[Scene image comparisons]
[Start of Attachment]

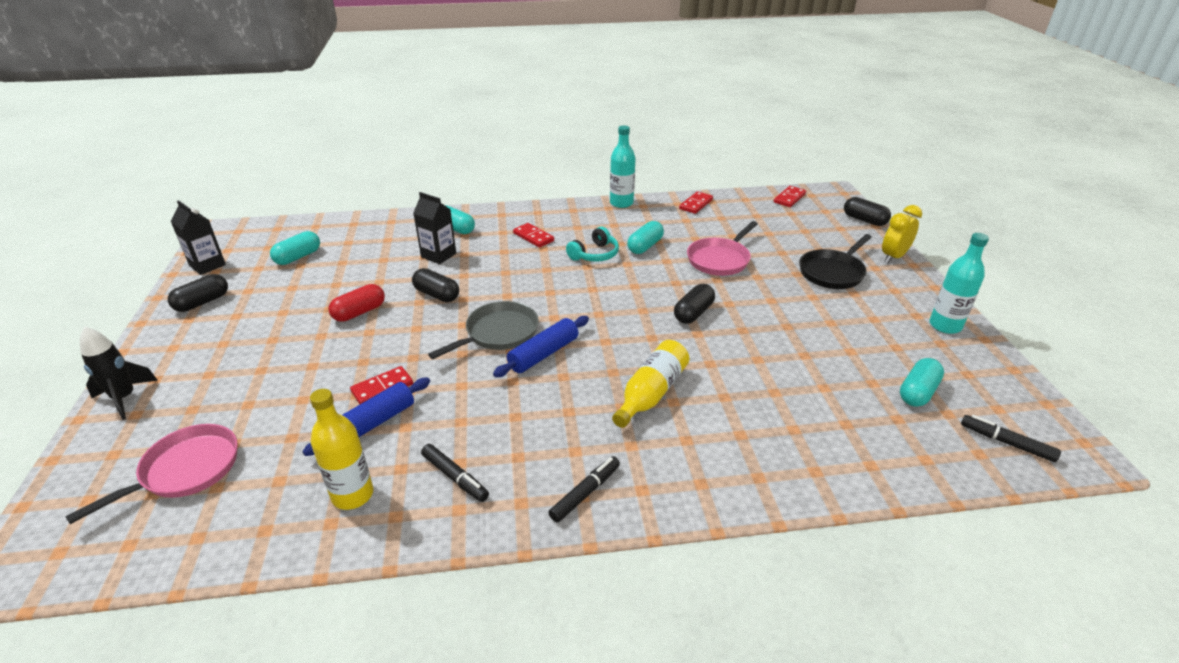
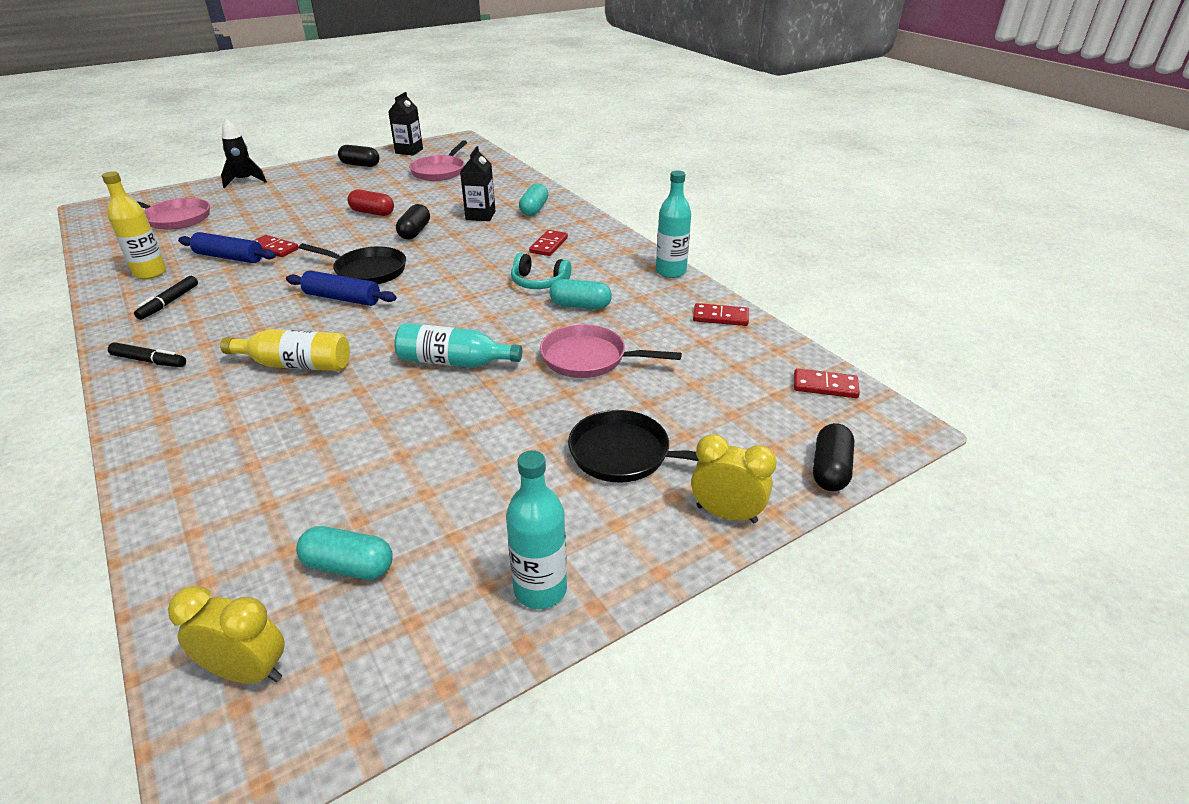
camera: 65 degrees right, 0 degrees up
turquoise capsule [270,231,320,265] -> pink pan [409,140,467,181]
grey pan [428,301,539,359] -> black pan [299,243,406,284]
black capsule [674,284,715,324] -> turquoise bottle [394,323,522,368]
black marker [961,415,1061,462] -> yellow clock [168,586,285,684]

[End of Attachment]

[EXERCISE] Reproduce the complete set of records verbatim and omit the pictures.

[WRITTEN REPLY]
camera: 65 degrees right, 0 degrees up
turquoise capsule [270,231,320,265] -> pink pan [409,140,467,181]
grey pan [428,301,539,359] -> black pan [299,243,406,284]
black capsule [674,284,715,324] -> turquoise bottle [394,323,522,368]
black marker [961,415,1061,462] -> yellow clock [168,586,285,684]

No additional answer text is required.